- **TASK REQUIREMENTS**: Output every line of the material exactly, omitting images.

Top of PROVIDED INFORMATION

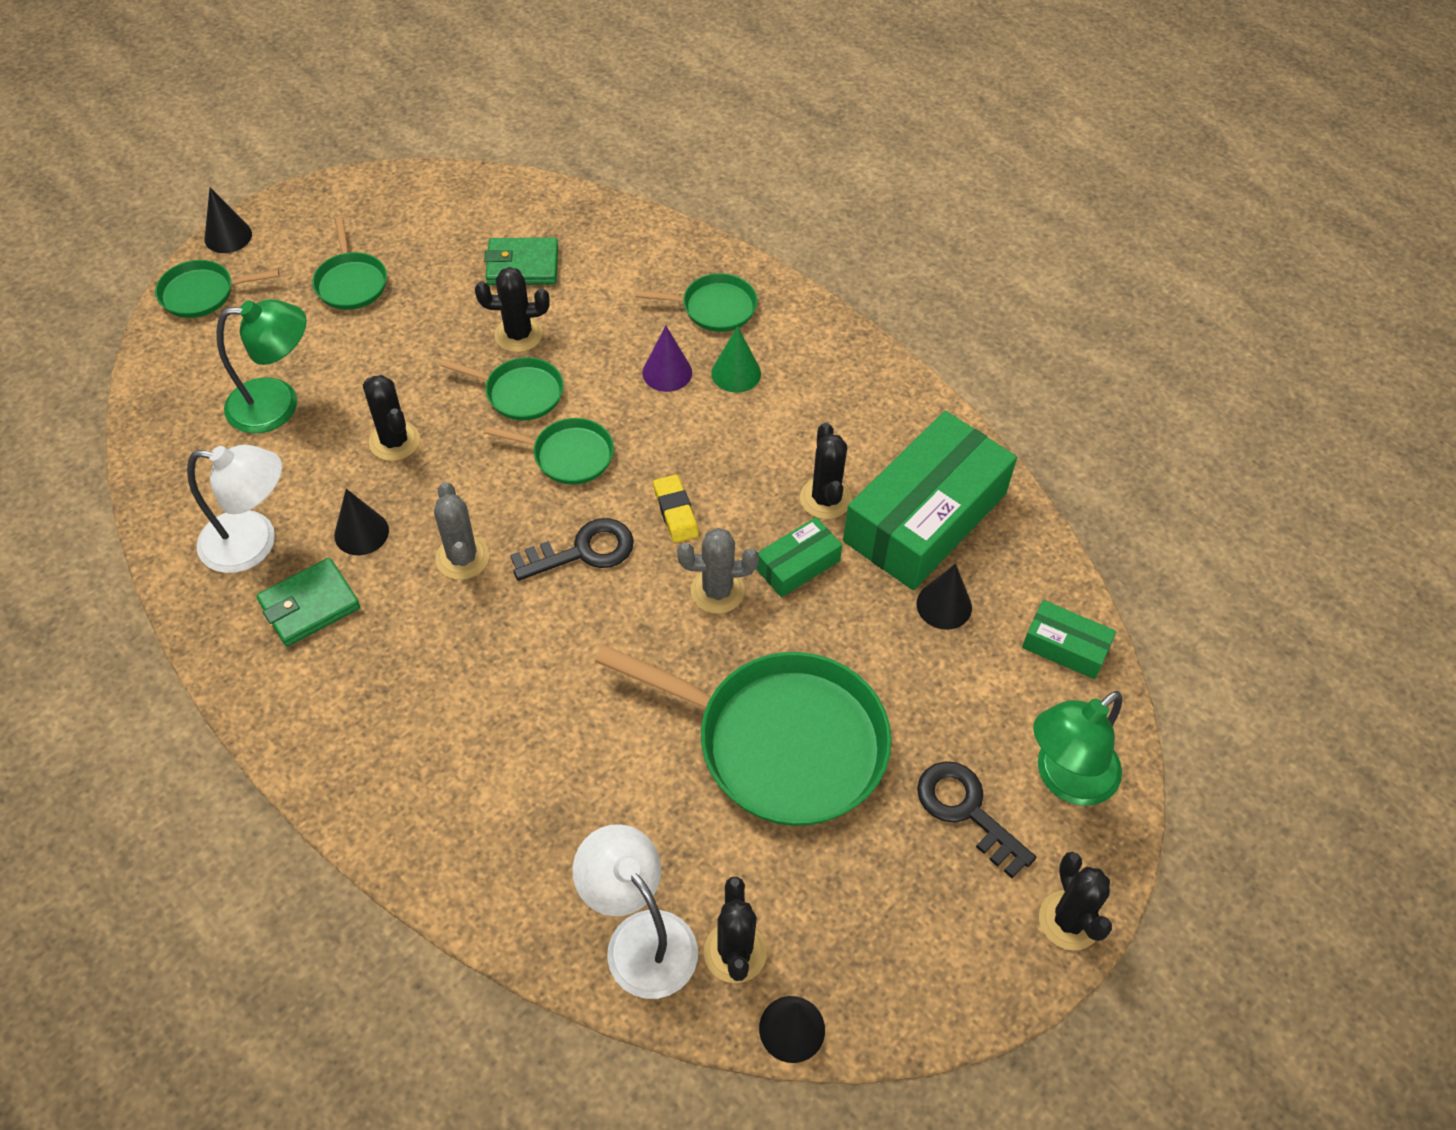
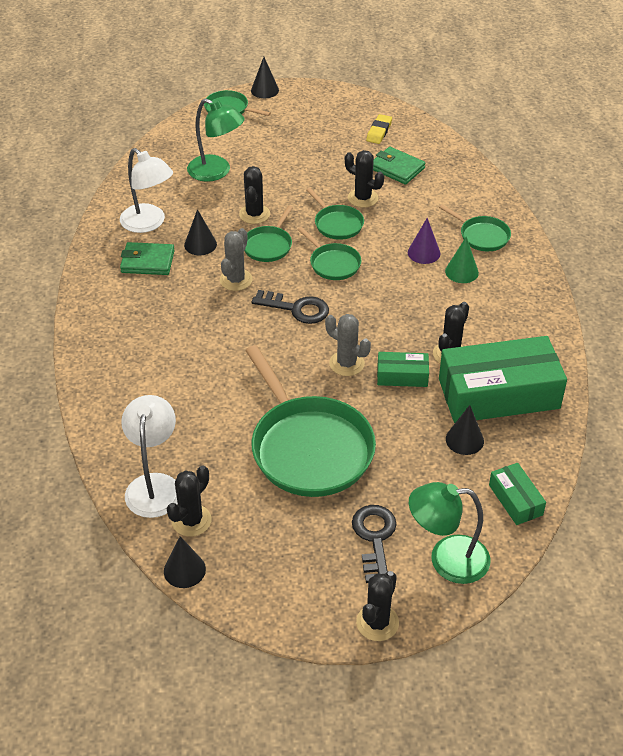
camera: 40 degrees right, 10 degrees down
(351, 283) = (303, 136): green pan -> green pan (268, 246)
(675, 512) = (362, 317): yellow eraser -> yellow eraser (379, 132)

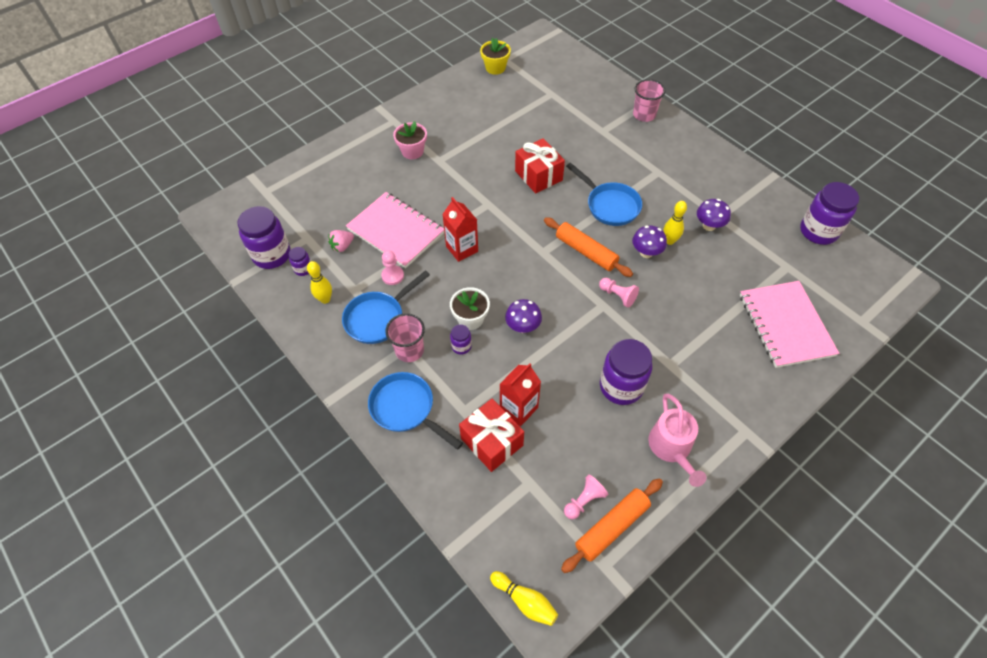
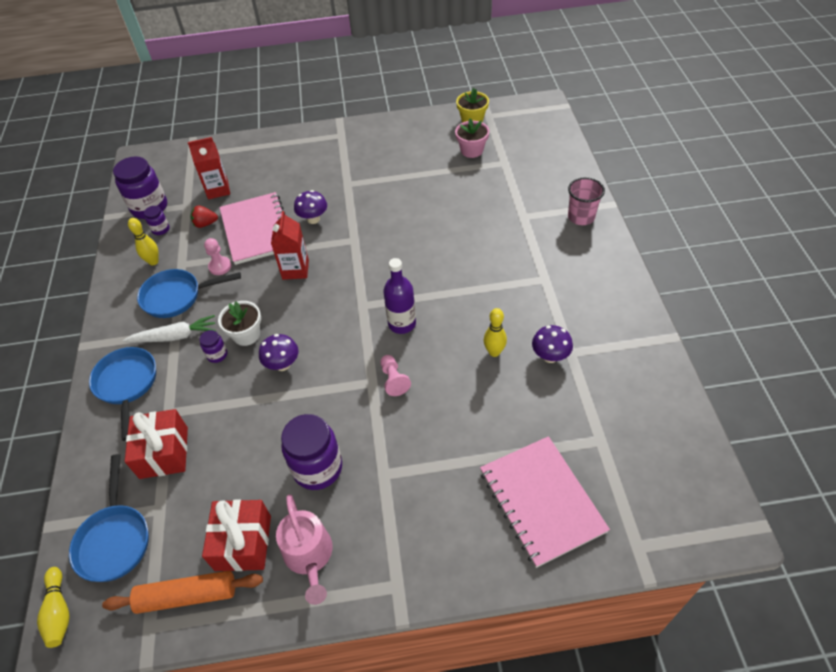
camera: 35 degrees right, 5 degrees down
(342, 246) = (205, 224): pink strawberry -> red strawberry
(409, 350) = (175, 336): pink cup -> white carrot
(412, 151) = (332, 167): pink flower pot -> pink flower pot (471, 150)
(519, 408) = (212, 436): red carton -> red carton (218, 190)
(538, 175) = (422, 233): red gift -> red gift (243, 543)
(584, 501) = (187, 555): pink pawn -> none
(586, 252) = (402, 324): orange rolling pin -> purple bottle
(610, 205) = (465, 290): blue pan -> blue pan (114, 539)
(646, 253) = (459, 352): purple mushroom -> purple mushroom (313, 219)
(672, 448) = (309, 556): pink watering can -> pink watering can turned 45 degrees counterclockwise
(785, 325) = (541, 501): pink notebook -> pink notebook turned 45 degrees counterclockwise
(818, 231) = (673, 421): purple jar -> none

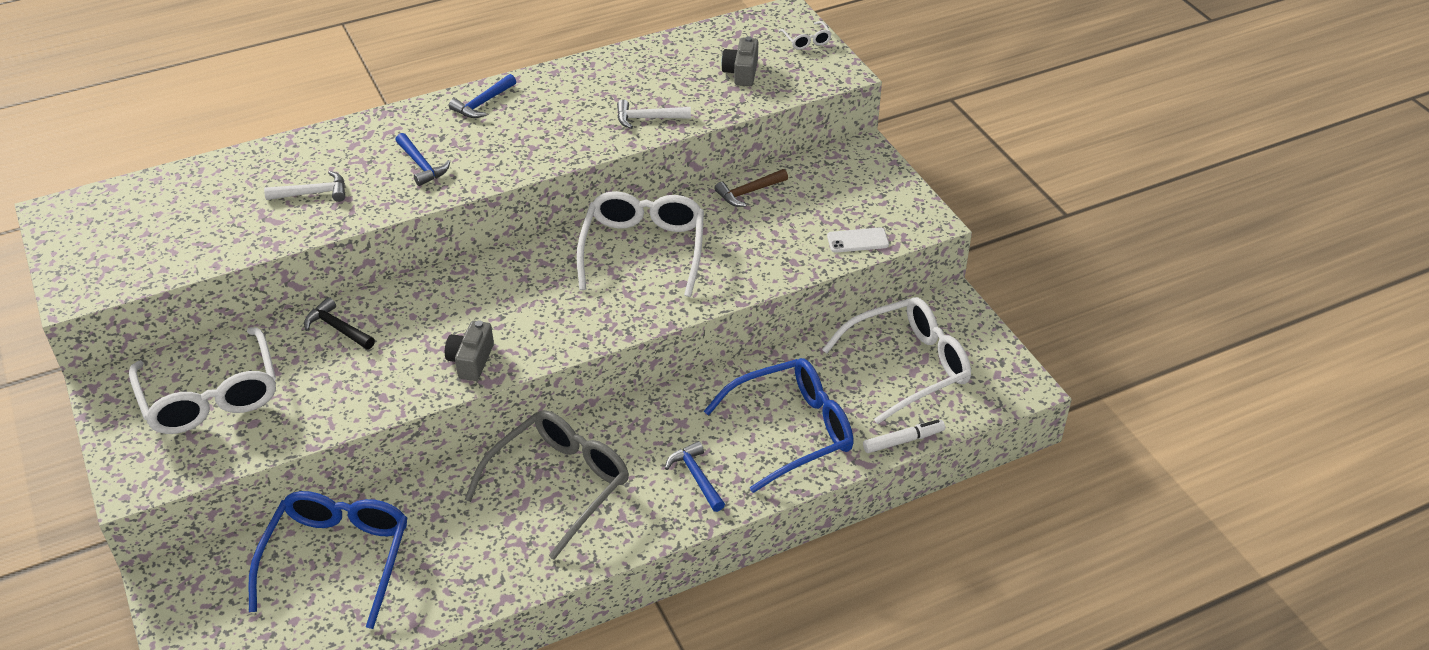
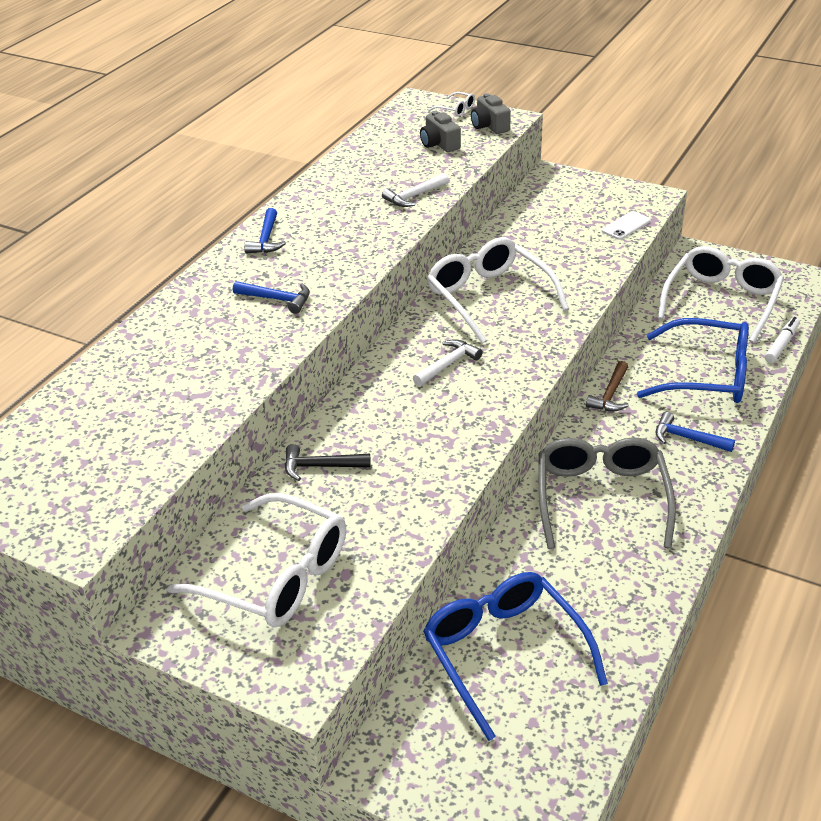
camera: 35 degrees left, 5 degrees down
(313, 193) = (208, 359): white hammer -> white hammer (448, 364)
(471, 361) = (466, 431): grey camera -> grey camera (489, 126)
(748, 192) = (511, 231): brown hammer -> brown hammer (610, 395)
(792, 430) = (707, 375): blue glasses -> blue glasses turned 75 degrees clockwise

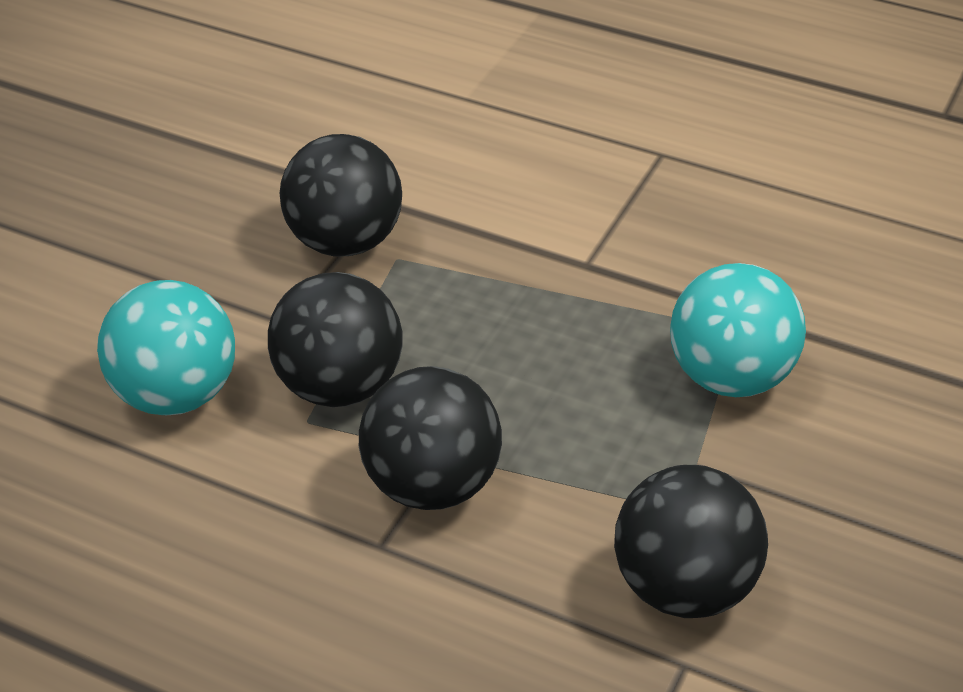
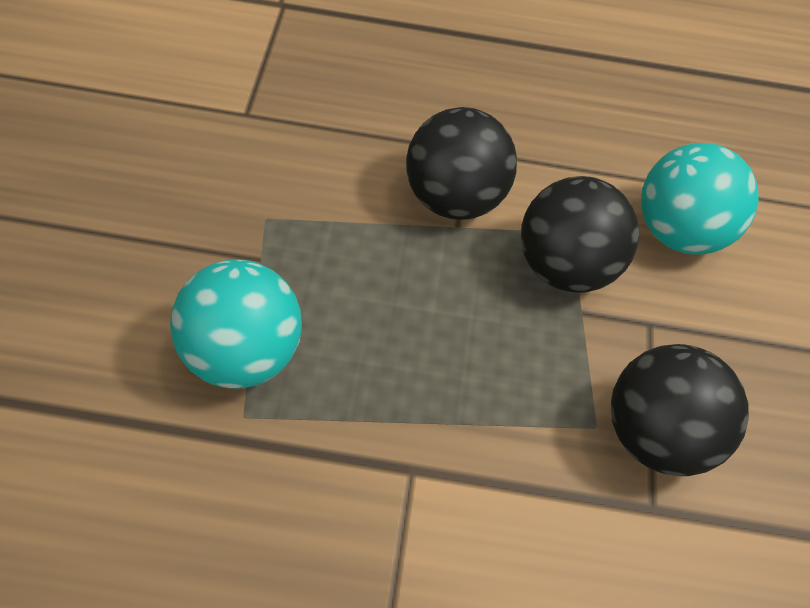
camera: 155 degrees right, 15 degrees up
(684, 588) = (254, 160): black ball -> none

Bottom of PROVIDED INFORMATION

- **RESULT FOR THIS TASK**:
camera: 40 degrees right, 10 degrees down
(351, 283) = (303, 136): green pan -> green pan (268, 246)
(675, 512) = (362, 317): yellow eraser -> yellow eraser (379, 132)

camera: 35 degrees right, 5 degrees down
(342, 246) = (205, 224): pink strawberry -> red strawberry
(409, 350) = (175, 336): pink cup -> white carrot
(412, 151) = (332, 167): pink flower pot -> pink flower pot (471, 150)
(519, 408) = (212, 436): red carton -> red carton (218, 190)
(538, 175) = (422, 233): red gift -> red gift (243, 543)
(584, 501) = (187, 555): pink pawn -> none
(586, 252) = (402, 324): orange rolling pin -> purple bottle
(610, 205) = (465, 290): blue pan -> blue pan (114, 539)
(646, 253) = (459, 352): purple mushroom -> purple mushroom (313, 219)
(672, 448) = (309, 556): pink watering can -> pink watering can turned 45 degrees counterclockwise
(785, 325) = (541, 501): pink notebook -> pink notebook turned 45 degrees counterclockwise
(818, 231) = (673, 421): purple jar -> none

camera: 35 degrees left, 5 degrees down
(313, 193) = (208, 359): white hammer -> white hammer (448, 364)
(471, 361) = (466, 431): grey camera -> grey camera (489, 126)
(748, 192) = (511, 231): brown hammer -> brown hammer (610, 395)
(792, 430) = (707, 375): blue glasses -> blue glasses turned 75 degrees clockwise

camera: 155 degrees right, 15 degrees up
(684, 588) = (254, 160): black ball -> none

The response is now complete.